◆ What to produce
When the string "lamp" appears in a line of the records, show the whole line.

---

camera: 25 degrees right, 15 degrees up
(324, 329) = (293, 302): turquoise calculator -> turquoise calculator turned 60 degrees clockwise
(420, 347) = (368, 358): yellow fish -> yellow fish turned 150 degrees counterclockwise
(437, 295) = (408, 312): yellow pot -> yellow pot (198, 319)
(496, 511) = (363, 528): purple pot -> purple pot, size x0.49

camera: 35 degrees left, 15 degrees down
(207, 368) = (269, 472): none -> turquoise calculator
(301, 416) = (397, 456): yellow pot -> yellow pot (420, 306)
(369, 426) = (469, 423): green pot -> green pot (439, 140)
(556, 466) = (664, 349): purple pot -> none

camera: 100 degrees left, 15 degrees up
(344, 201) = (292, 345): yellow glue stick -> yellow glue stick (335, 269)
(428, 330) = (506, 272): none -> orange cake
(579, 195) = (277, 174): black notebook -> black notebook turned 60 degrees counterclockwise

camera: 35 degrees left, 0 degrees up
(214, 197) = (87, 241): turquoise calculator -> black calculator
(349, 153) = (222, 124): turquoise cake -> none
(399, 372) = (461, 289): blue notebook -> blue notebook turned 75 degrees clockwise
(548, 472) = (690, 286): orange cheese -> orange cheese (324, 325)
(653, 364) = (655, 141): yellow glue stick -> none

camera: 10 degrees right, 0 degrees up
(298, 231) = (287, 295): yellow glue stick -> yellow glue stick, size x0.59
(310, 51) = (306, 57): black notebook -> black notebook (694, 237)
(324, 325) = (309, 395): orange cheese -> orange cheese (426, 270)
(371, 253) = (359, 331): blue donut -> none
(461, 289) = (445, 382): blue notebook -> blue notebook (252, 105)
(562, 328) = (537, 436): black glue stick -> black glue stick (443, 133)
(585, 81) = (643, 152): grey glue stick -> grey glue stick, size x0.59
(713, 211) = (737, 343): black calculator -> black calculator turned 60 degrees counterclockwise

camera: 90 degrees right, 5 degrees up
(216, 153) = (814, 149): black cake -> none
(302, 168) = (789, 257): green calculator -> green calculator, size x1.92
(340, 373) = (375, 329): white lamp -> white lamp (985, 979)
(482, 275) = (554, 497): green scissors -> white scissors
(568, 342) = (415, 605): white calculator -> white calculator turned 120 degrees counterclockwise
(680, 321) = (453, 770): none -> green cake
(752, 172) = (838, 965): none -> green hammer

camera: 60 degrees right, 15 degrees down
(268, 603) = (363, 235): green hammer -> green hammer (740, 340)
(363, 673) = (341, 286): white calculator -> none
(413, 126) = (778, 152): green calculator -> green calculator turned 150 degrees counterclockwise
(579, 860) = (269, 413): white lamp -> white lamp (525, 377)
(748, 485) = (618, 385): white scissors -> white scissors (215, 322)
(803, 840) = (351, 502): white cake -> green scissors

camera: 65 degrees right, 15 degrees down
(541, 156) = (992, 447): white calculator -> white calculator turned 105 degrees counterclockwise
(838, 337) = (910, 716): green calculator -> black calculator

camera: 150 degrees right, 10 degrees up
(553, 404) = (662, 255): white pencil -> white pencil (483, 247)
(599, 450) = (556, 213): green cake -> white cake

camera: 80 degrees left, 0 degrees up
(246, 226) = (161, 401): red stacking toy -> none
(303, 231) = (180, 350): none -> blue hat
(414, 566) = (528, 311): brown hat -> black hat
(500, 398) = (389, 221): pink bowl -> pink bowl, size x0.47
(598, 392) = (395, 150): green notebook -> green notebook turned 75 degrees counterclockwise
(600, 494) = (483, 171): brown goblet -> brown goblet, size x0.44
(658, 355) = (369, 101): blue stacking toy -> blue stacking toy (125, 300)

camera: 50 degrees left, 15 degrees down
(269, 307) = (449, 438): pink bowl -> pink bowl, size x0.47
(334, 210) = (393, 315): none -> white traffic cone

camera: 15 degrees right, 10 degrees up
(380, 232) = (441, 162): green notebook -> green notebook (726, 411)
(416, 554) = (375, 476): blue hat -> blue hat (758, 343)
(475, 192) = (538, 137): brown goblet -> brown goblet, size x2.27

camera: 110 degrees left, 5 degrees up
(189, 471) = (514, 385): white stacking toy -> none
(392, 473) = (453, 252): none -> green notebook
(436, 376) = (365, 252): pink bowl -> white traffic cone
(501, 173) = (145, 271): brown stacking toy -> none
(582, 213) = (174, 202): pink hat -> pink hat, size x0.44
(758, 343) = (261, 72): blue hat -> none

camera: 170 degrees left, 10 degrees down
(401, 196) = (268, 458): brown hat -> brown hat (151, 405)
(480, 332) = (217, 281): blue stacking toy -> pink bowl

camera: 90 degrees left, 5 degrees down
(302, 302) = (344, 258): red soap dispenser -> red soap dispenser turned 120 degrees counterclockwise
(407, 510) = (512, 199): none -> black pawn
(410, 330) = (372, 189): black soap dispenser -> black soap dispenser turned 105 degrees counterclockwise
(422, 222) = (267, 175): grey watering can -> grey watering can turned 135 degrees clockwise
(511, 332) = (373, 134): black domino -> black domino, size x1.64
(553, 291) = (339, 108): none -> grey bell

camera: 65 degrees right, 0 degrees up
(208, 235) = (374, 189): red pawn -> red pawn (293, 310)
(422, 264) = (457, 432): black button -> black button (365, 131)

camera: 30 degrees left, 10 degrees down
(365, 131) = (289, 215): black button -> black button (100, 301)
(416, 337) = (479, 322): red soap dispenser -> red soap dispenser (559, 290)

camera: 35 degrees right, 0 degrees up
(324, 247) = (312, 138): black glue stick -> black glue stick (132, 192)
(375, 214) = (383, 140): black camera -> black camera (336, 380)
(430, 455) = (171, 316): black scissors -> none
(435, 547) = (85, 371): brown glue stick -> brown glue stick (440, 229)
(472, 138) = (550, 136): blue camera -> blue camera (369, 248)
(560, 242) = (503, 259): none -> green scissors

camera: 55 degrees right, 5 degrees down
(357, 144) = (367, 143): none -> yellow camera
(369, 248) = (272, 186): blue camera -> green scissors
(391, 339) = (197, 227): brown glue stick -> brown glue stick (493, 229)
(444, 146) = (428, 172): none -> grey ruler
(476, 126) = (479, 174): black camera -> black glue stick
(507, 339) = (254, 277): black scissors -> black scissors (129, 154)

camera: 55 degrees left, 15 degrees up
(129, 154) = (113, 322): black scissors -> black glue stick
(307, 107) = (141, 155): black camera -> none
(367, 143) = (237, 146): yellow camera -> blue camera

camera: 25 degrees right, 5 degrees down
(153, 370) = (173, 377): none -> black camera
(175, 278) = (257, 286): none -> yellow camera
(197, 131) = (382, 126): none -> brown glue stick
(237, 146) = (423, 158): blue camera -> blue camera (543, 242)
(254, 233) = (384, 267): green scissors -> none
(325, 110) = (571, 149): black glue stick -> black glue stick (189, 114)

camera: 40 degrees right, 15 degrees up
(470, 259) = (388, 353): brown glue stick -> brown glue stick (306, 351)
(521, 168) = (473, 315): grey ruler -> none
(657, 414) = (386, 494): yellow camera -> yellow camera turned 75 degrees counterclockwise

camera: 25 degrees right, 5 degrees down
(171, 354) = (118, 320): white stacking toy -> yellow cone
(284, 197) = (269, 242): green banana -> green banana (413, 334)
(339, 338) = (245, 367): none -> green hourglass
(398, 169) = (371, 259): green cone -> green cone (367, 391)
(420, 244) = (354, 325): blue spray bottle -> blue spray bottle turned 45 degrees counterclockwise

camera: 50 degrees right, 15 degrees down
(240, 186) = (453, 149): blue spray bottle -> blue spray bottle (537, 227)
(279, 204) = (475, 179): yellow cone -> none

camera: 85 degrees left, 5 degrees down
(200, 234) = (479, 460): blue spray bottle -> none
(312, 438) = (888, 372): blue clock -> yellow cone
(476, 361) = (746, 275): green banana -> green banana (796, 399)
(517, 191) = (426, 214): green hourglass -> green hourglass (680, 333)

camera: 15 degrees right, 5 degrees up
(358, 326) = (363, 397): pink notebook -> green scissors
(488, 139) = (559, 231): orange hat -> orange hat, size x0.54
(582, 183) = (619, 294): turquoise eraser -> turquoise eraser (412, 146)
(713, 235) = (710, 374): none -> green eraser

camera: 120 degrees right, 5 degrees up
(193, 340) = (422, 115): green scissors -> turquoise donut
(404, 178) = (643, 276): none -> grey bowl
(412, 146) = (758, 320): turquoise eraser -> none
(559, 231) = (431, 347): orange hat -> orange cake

---

◆ Response to the task
(340, 373) = (375, 329): white lamp -> white lamp (985, 979)
(579, 860) = (269, 413): white lamp -> white lamp (525, 377)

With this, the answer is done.